> [Work item]
Take the line that contains "R7: 5.1k (N012, VS) -> 100k (N012, VS)" as the start and the last line of the entries as the end, and print both and everything between them exactly, without the pictures.

┄┄┄┄┄┄┄┄┄┄

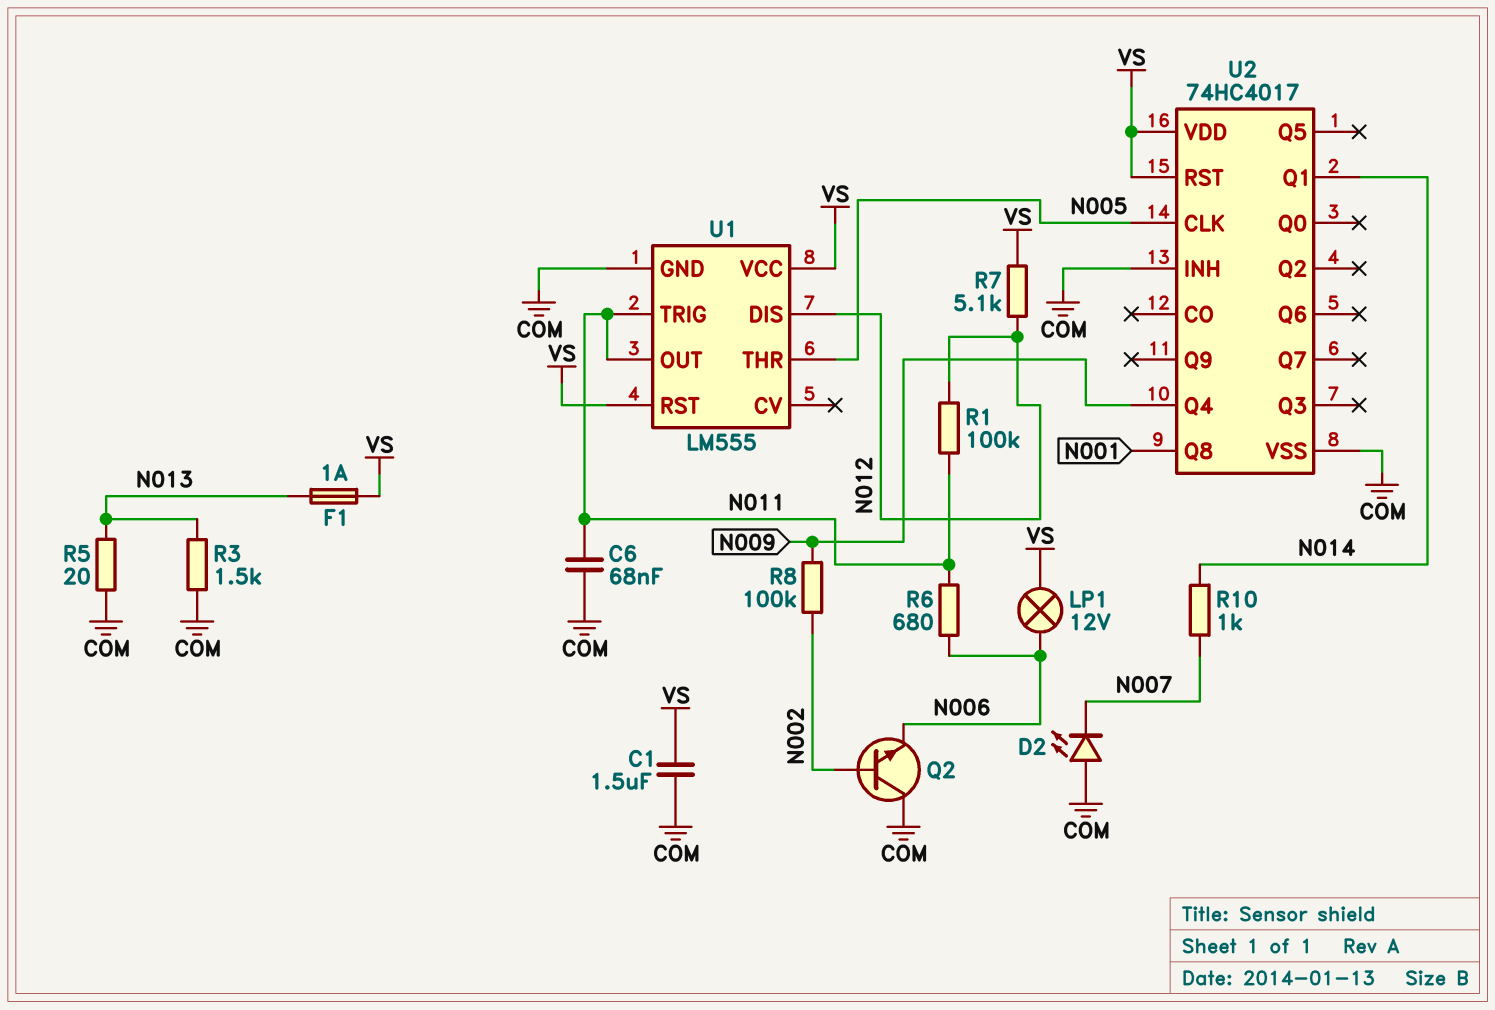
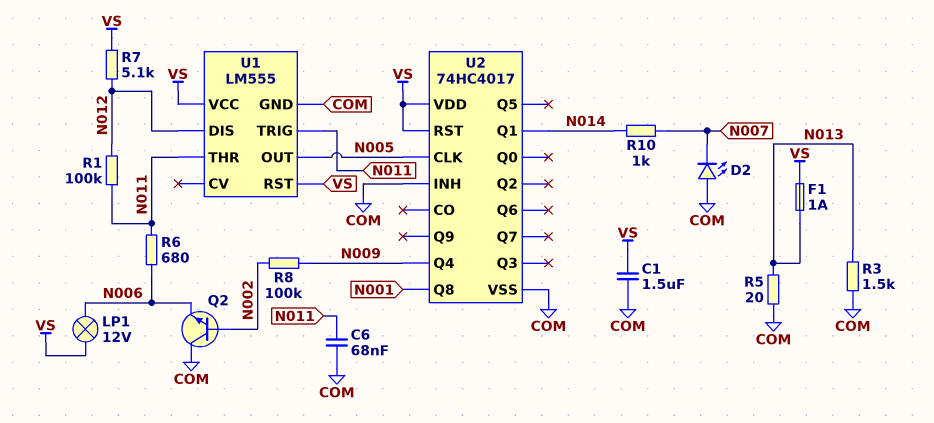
U1 pin OUT: N011 -> N005
U1 pin THR: N005 -> N011

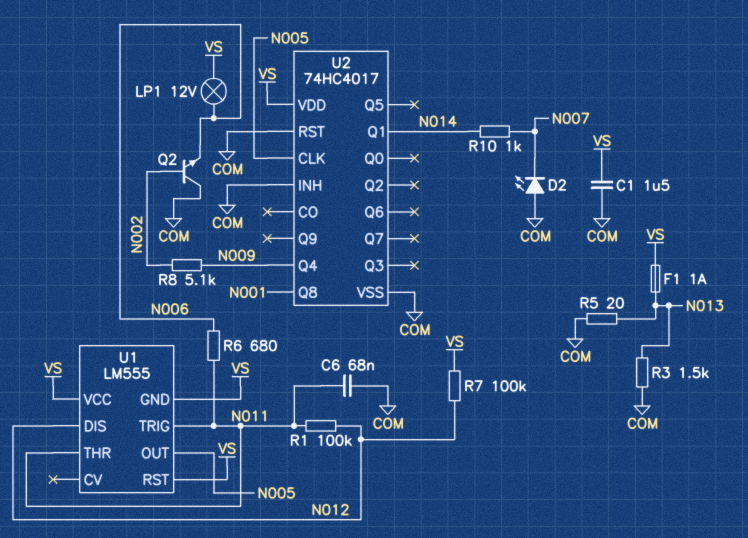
R7: 5.1k (N012, VS) -> 100k (N012, VS)
R8: 100k (N002, N009) -> 5.1k (N002, N009)
U1 pin GND: COM -> VS
U2 pin RST: VS -> COM

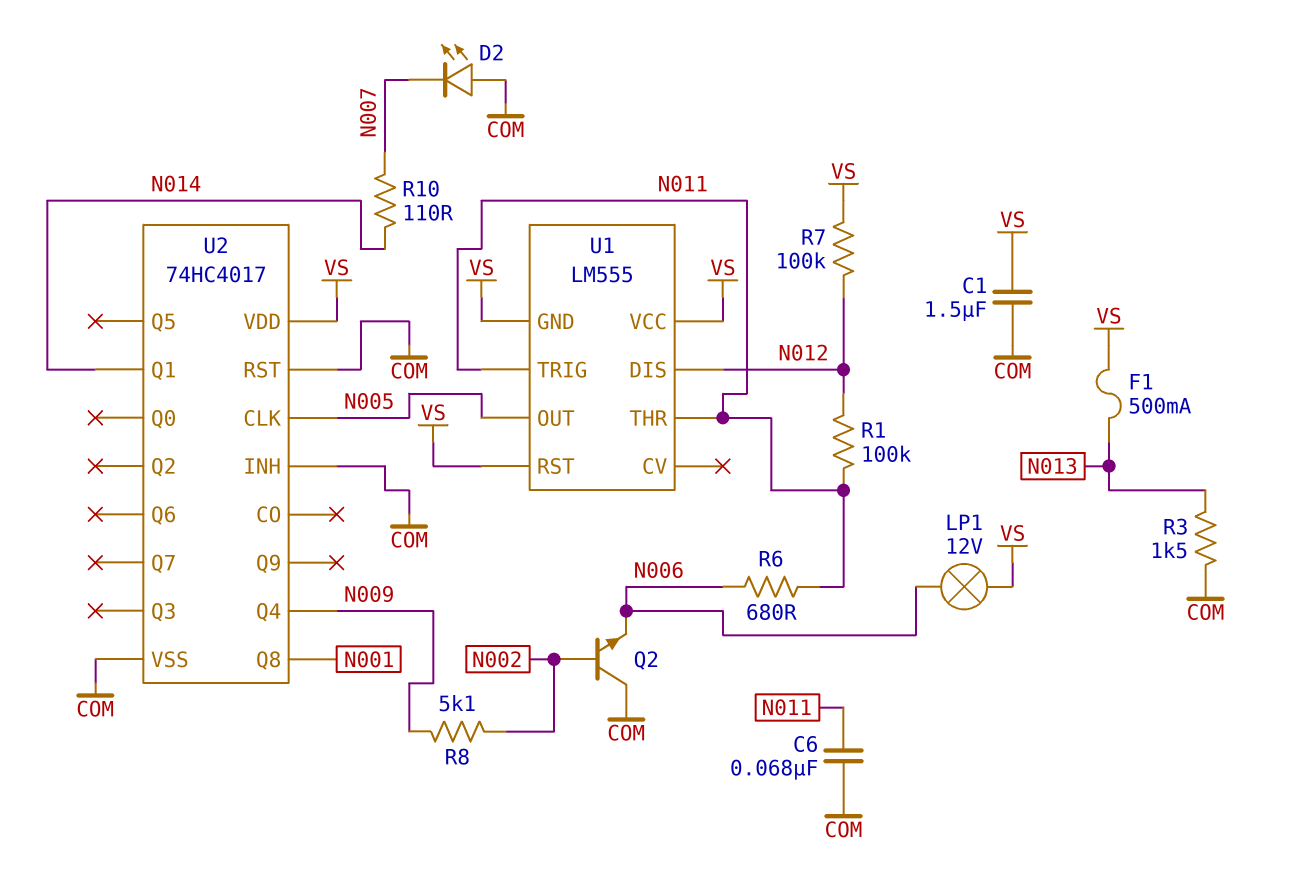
F1: 1A (N013, VS) -> 500mA (N013, VS)
R5: 20 (COM, N013) -> none
R10: 1k (N007, N014) -> 110 (N007, N014)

┄┄┄┄┄┄┄┄┄┄

> [Response area]
R7: 5.1k (N012, VS) -> 100k (N012, VS)
R8: 100k (N002, N009) -> 5.1k (N002, N009)
U1 pin GND: COM -> VS
U2 pin RST: VS -> COM

F1: 1A (N013, VS) -> 500mA (N013, VS)
R5: 20 (COM, N013) -> none
R10: 1k (N007, N014) -> 110 (N007, N014)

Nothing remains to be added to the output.